[Opening MATERIAL FOR THE TASK section]
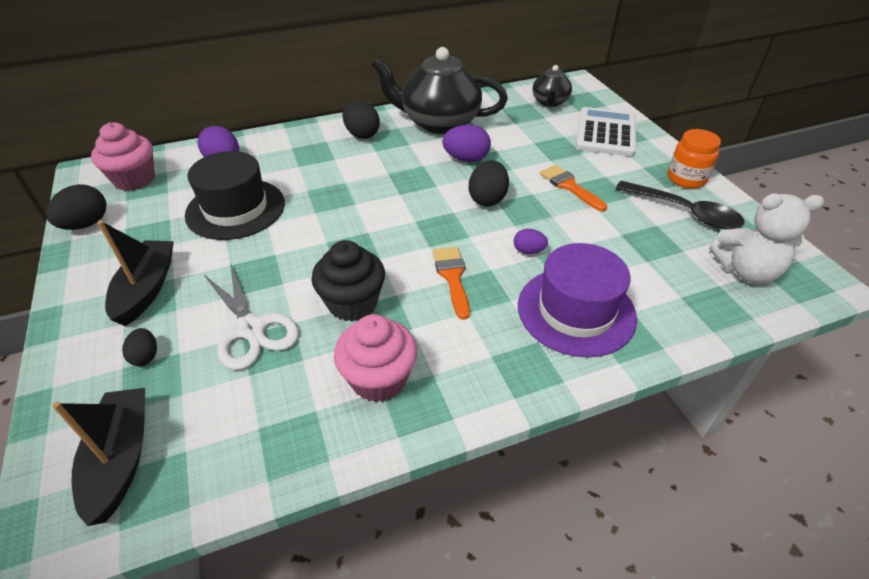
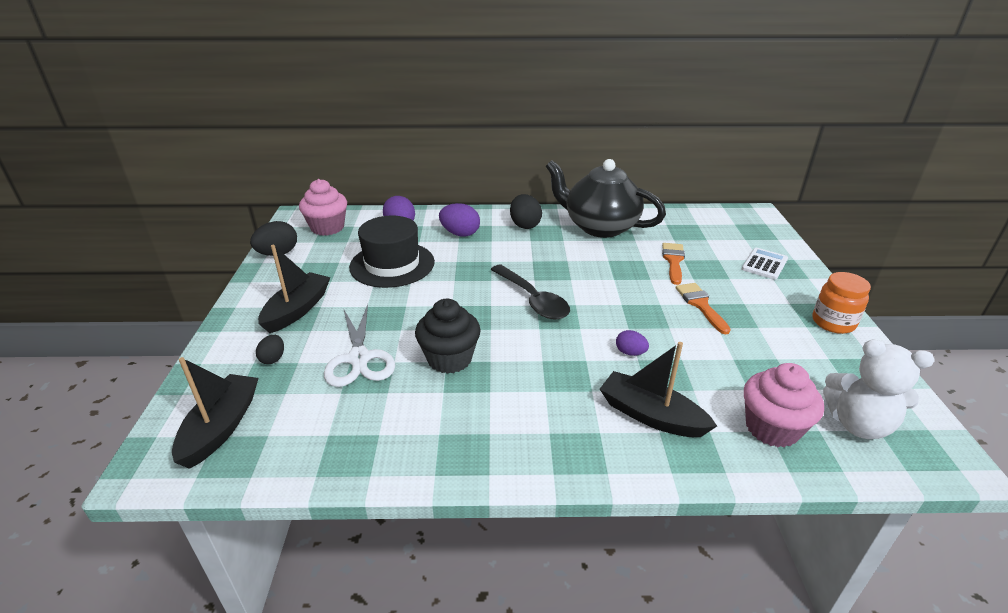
camera: 20 degrees right, 10 degrees down
(379, 379) = (441, 424): pink cupcake -> pink cupcake (772, 428)
(452, 277) = (547, 358): orange brush -> orange brush (673, 261)
(466, 159) = (610, 262): purple egg -> purple egg (460, 234)
(487, 199) = (613, 300): black egg -> none
(550, 102) = (719, 227): black teapot -> none
(576, 311) = (651, 415): purple hat -> black boat
(605, 133) = (764, 264): white calculator -> white calculator, size x0.59
(685, 212) = (815, 353): black spoon -> black spoon (533, 300)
[Closing MATERIAL FOR THE TASK section]
The expected output is the run of lines from the one that includes "(379, 379) = (441, 424): pink" through the end of the listing above, exactly as they stand.

> SOLUTION BELOW:
(379, 379) = (441, 424): pink cupcake -> pink cupcake (772, 428)
(452, 277) = (547, 358): orange brush -> orange brush (673, 261)
(466, 159) = (610, 262): purple egg -> purple egg (460, 234)
(487, 199) = (613, 300): black egg -> none
(550, 102) = (719, 227): black teapot -> none
(576, 311) = (651, 415): purple hat -> black boat
(605, 133) = (764, 264): white calculator -> white calculator, size x0.59
(685, 212) = (815, 353): black spoon -> black spoon (533, 300)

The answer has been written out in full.